═══ Information ═══

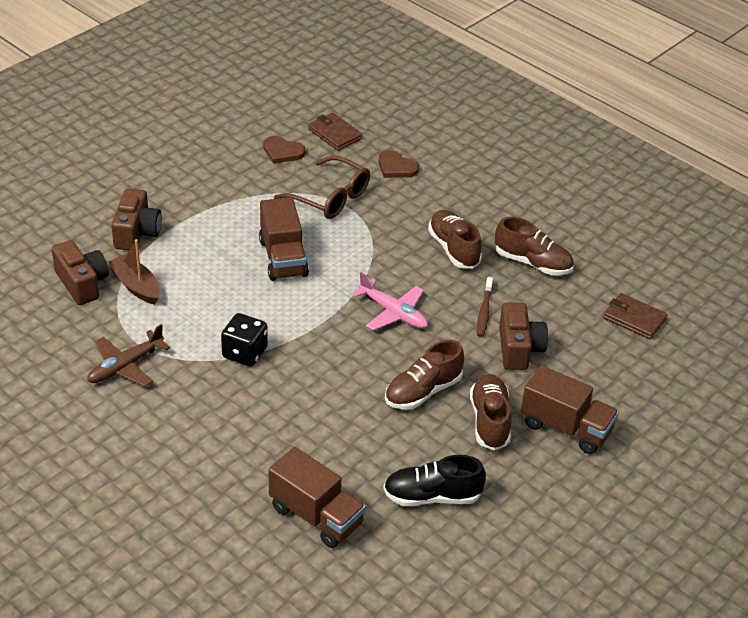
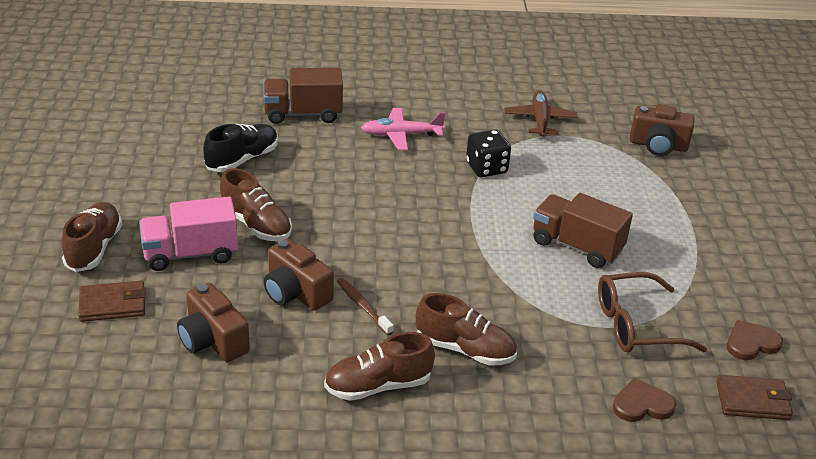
camera: 135 degrees right, 5 degrees down
(136, 286) = (626, 164): brown boat -> none
(137, 233) = (699, 197): brown camera -> brown camera (213, 340)
(393, 312) = (432, 258): pink plane -> pink plane (401, 135)
(423, 391) = (331, 216): brown shoe -> brown shoe (94, 248)
(566, 427) = (190, 254): brown truck -> pink truck
(634, 319) = (218, 390): brown wallet -> brown wallet (113, 304)

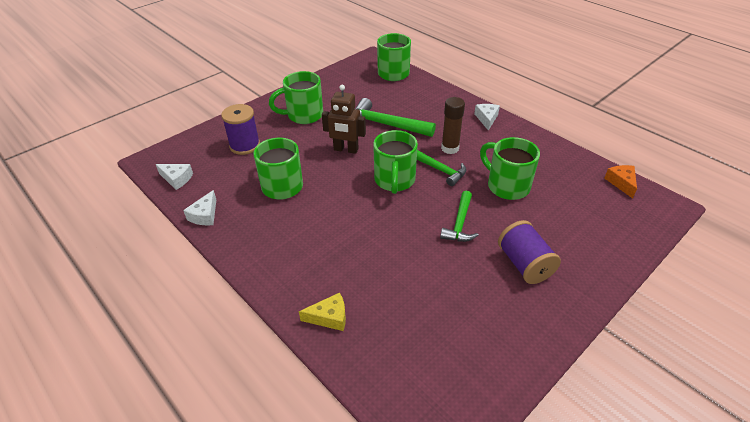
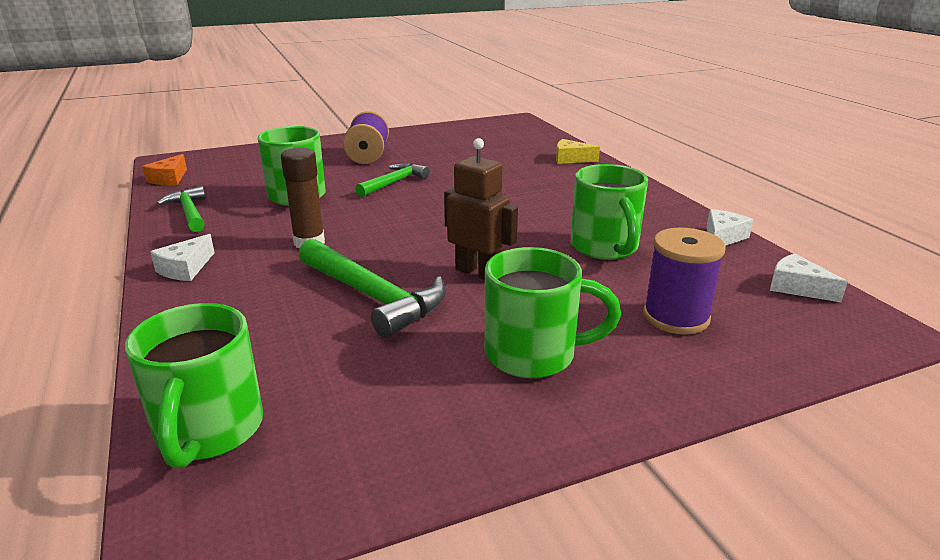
camera: 160 degrees left, 15 degrees down
(394, 181) = (432, 224): green mug -> none
(440, 170) = (357, 223): green hammer -> green hammer (189, 212)

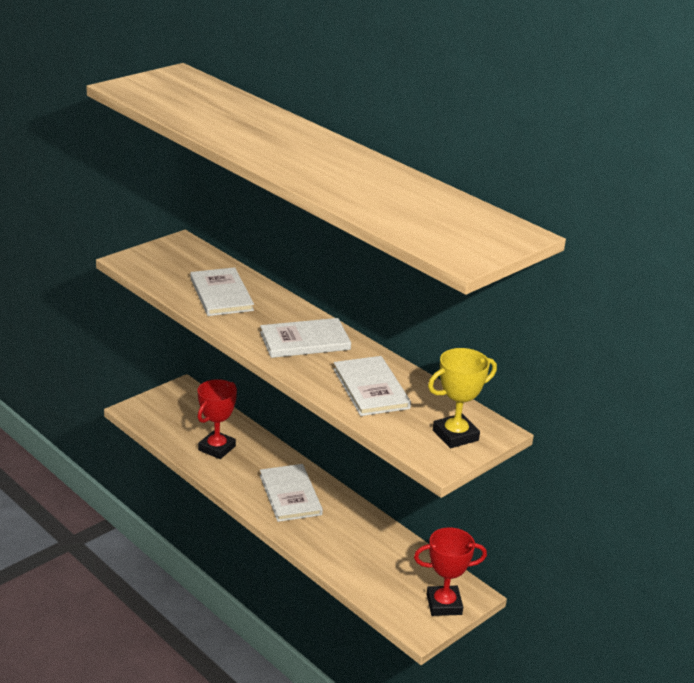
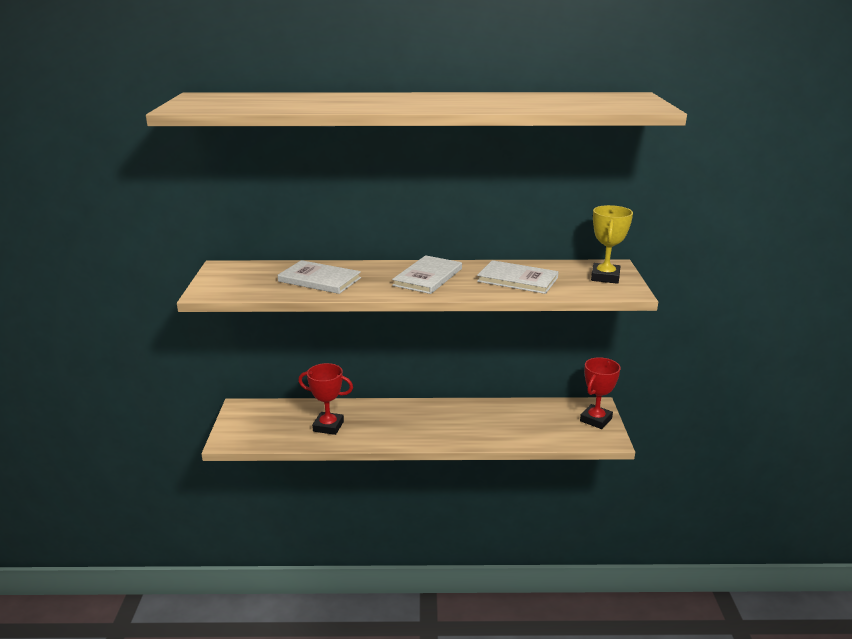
camera: 45 degrees left, 5 degrees down
(217, 448) = (328, 426): red trophy -> red trophy turned 60 degrees counterclockwise
(290, 495) = (420, 422): white book -> none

═══

- _What is being asked_
Set down the material exactly as given, but print none of the pictures.

- _Solution for this task_
camera: 135 degrees right, 5 degrees down
(136, 286) = (626, 164): brown boat -> none
(137, 233) = (699, 197): brown camera -> brown camera (213, 340)
(393, 312) = (432, 258): pink plane -> pink plane (401, 135)
(423, 391) = (331, 216): brown shoe -> brown shoe (94, 248)
(566, 427) = (190, 254): brown truck -> pink truck
(634, 319) = (218, 390): brown wallet -> brown wallet (113, 304)

camera: 160 degrees left, 15 degrees down
(394, 181) = (432, 224): green mug -> none
(440, 170) = (357, 223): green hammer -> green hammer (189, 212)

camera: 45 degrees left, 5 degrees down
(217, 448) = (328, 426): red trophy -> red trophy turned 60 degrees counterclockwise
(290, 495) = (420, 422): white book -> none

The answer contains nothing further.